[Set task]
Count the lines of the data below that contain the string "time", and give only that number.
[start The input]
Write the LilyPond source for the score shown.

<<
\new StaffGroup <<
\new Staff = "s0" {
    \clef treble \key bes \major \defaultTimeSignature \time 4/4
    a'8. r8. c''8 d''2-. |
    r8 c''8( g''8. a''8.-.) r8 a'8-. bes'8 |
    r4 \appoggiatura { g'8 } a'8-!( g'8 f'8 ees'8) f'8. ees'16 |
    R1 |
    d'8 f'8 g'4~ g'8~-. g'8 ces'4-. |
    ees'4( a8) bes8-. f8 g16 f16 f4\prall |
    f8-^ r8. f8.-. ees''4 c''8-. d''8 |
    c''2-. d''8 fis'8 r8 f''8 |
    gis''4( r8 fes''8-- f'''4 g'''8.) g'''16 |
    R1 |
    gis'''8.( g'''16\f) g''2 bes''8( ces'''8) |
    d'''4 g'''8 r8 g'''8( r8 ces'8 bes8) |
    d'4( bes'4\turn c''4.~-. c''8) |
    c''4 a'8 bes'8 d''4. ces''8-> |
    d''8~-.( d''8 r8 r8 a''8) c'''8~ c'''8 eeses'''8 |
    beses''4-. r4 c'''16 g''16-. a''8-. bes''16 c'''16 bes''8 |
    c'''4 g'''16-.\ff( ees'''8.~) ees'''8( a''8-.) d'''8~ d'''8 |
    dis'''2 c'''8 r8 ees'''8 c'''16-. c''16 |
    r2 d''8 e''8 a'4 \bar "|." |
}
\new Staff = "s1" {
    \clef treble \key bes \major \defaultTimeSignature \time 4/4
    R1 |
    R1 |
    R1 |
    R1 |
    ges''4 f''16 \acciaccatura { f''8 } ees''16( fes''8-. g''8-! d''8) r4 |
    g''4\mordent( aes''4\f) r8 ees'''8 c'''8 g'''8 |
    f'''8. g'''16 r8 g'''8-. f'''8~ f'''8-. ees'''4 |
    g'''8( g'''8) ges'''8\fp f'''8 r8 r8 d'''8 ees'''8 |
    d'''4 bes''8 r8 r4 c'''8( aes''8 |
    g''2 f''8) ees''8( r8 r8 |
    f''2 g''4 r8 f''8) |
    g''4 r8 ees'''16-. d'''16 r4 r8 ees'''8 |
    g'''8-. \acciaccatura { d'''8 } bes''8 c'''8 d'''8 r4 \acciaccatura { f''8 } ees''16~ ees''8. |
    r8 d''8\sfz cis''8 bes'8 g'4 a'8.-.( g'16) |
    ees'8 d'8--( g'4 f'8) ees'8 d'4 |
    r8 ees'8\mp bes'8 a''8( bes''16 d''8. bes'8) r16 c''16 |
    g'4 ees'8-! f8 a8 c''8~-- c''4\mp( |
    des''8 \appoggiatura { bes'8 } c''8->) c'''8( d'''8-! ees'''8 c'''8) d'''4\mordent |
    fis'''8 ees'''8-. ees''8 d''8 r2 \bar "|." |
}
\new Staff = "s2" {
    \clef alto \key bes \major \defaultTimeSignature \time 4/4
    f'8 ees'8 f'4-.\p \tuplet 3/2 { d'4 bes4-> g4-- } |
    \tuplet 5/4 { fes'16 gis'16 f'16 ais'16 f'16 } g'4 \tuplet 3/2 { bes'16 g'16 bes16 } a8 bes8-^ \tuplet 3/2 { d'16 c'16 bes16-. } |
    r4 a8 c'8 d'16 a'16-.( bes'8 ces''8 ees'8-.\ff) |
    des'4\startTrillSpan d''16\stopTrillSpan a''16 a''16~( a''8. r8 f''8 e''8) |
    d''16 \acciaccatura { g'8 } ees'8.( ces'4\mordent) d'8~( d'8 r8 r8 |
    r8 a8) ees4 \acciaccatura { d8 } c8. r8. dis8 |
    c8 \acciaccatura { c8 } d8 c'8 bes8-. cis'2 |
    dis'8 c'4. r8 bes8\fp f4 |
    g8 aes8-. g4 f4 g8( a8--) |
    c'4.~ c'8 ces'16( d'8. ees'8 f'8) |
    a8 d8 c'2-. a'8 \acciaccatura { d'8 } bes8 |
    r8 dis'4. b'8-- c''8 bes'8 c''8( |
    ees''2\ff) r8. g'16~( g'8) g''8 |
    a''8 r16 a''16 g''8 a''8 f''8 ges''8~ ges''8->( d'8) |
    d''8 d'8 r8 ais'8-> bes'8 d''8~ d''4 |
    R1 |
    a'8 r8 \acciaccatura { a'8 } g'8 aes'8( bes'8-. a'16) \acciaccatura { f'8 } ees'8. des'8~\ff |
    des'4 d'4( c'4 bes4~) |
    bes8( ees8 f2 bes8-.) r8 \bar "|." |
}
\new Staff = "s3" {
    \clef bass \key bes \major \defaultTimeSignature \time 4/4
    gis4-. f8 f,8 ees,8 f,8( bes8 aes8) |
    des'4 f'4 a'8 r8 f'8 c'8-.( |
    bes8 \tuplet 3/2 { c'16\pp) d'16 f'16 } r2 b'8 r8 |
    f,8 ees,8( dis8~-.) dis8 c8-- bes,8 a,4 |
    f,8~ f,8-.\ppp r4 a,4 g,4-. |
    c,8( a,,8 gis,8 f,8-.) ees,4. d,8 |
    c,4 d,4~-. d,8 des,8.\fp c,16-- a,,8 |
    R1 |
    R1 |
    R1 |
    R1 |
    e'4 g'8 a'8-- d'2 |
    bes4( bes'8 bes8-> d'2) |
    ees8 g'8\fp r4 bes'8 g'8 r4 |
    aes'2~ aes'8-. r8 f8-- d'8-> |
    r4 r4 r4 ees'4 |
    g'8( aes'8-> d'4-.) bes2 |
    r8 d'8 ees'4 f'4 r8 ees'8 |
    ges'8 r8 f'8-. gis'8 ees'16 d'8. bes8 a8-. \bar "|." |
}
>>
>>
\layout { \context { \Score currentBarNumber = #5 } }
[end The input]
[Result of the task]
4